= Beginning of Section =

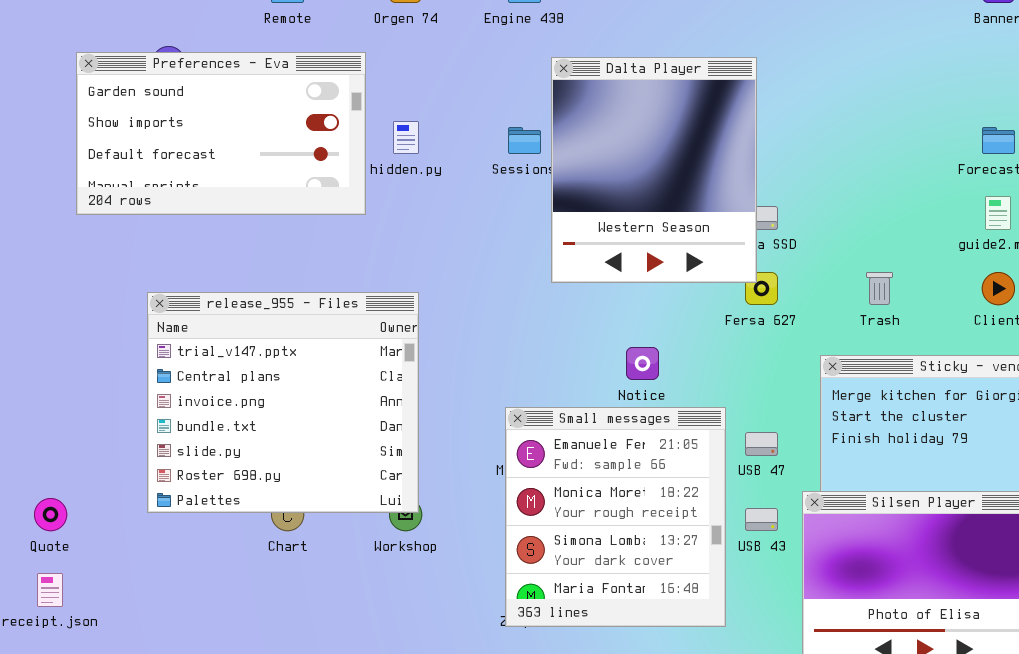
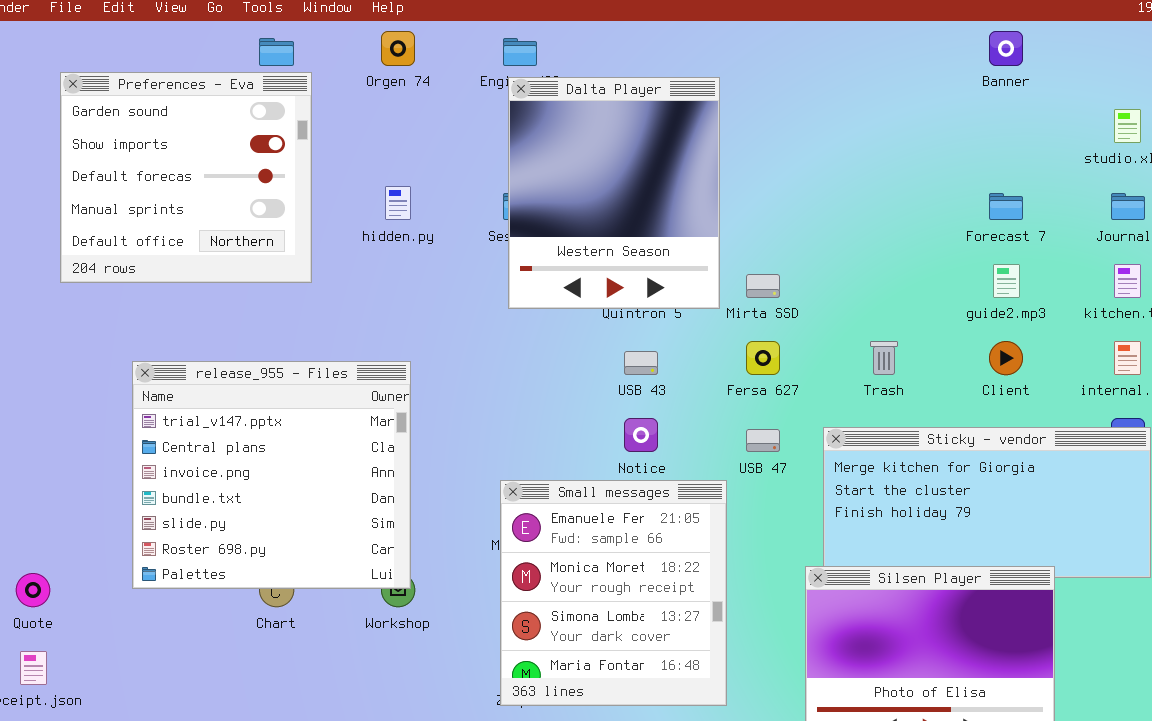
Preferences - Eva: [76,52,366,215] -> [60,72,312,283], resized
Dalta Player: [551,57,757,283] -> [508,77,720,309], moved
USB 47: [745,432,778,456] -> [746,429,780,452], moved
USB 43: [745,508,778,531] -> [624,351,658,375], moved

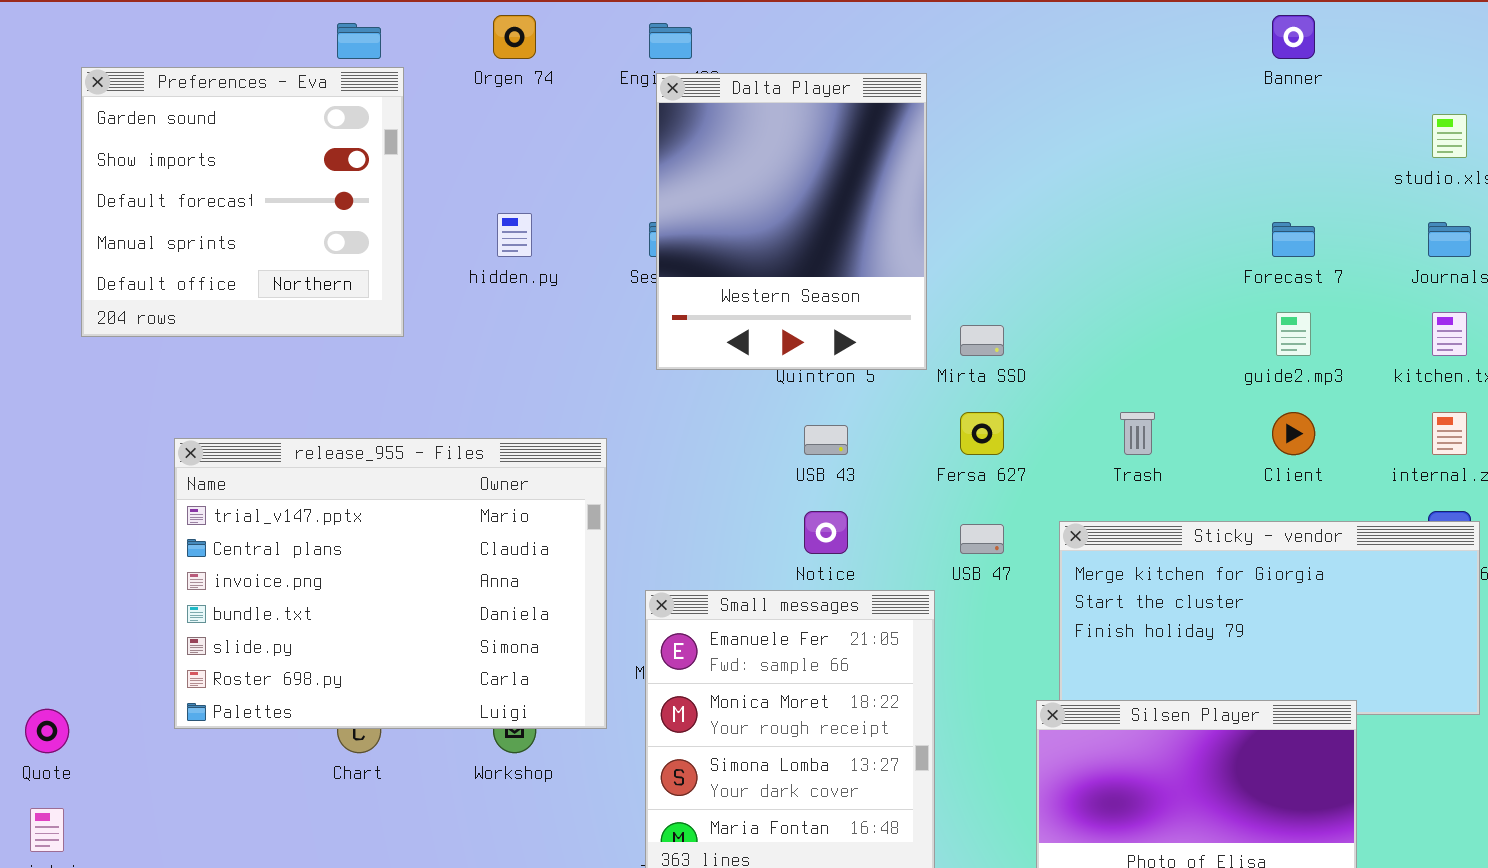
release_955 - Files: [132,361,411,589] -> [174,438,607,729], resized

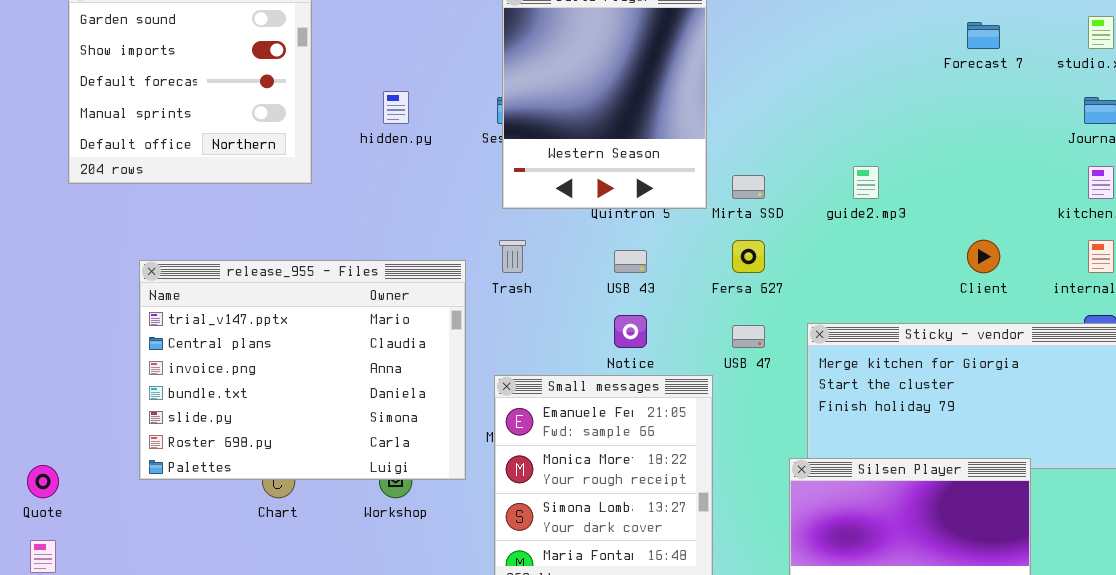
Forecast 7: [1272,222,1315,257] -> [967,22,1000,49], moved
guide2.mp3: [1276,312,1311,356] -> [853,166,879,199], moved
Trash: [1120,412,1155,455] -> [499,240,526,273], moved

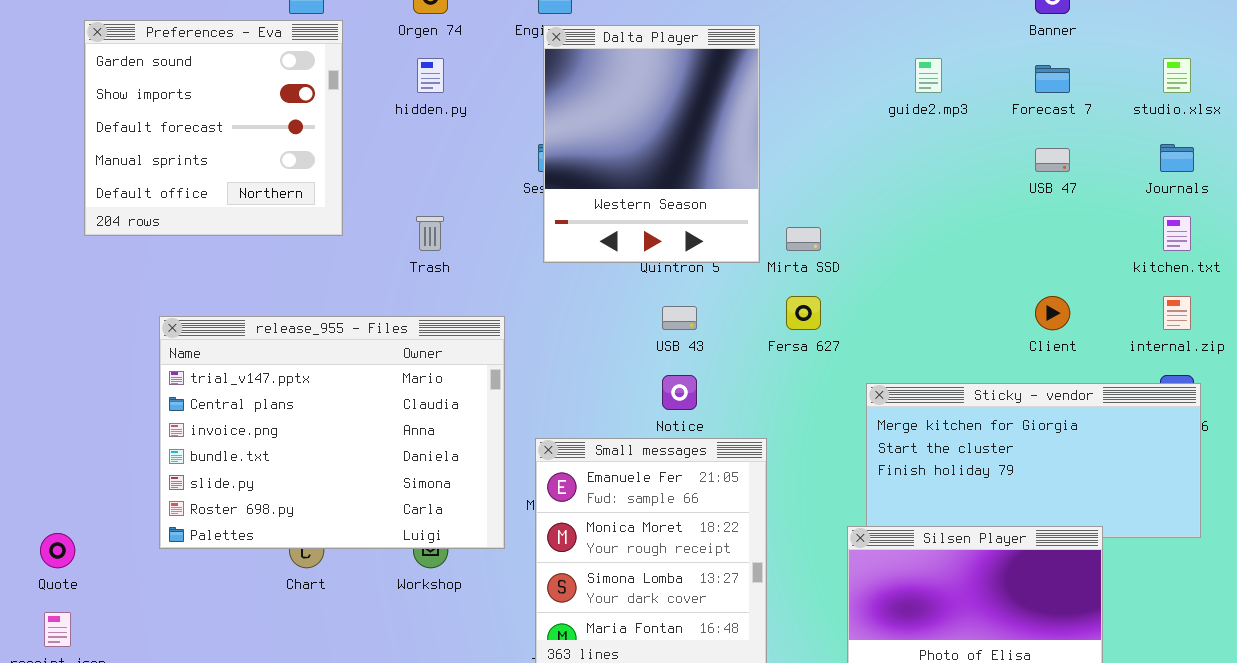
hidden.py: [383,91,409,124] -> [417,58,444,93], moved
guide2.mp3: [853,166,879,199] -> [915,58,942,93], moved
Trash: [499,240,526,273] -> [416,216,444,251], moved
USB 47: [732,325,765,348] -> [1035,148,1070,172], moved

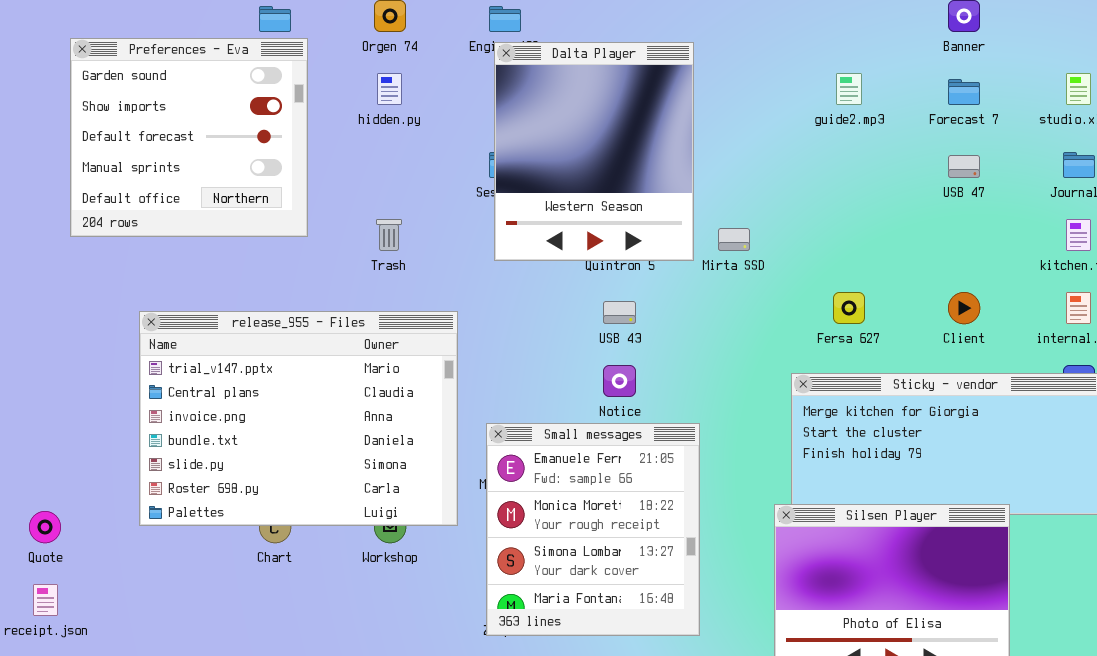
Fersa 627: [786,296,821,330] -> [833,292,865,324], moved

= End of Section =

§ TASK OBJECTIVE
Repeat each entry exactly. Pictures do not belong in the copy.

§ EXERCISE OUTPUT
Preferences - Eva: [76,52,366,215] -> [60,72,312,283], resized
Dalta Player: [551,57,757,283] -> [508,77,720,309], moved
USB 47: [745,432,778,456] -> [746,429,780,452], moved
USB 43: [745,508,778,531] -> [624,351,658,375], moved

release_955 - Files: [132,361,411,589] -> [174,438,607,729], resized

Forecast 7: [1272,222,1315,257] -> [967,22,1000,49], moved
guide2.mp3: [1276,312,1311,356] -> [853,166,879,199], moved
Trash: [1120,412,1155,455] -> [499,240,526,273], moved

hidden.py: [383,91,409,124] -> [417,58,444,93], moved
guide2.mp3: [853,166,879,199] -> [915,58,942,93], moved
Trash: [499,240,526,273] -> [416,216,444,251], moved
USB 47: [732,325,765,348] -> [1035,148,1070,172], moved

Fersa 627: [786,296,821,330] -> [833,292,865,324], moved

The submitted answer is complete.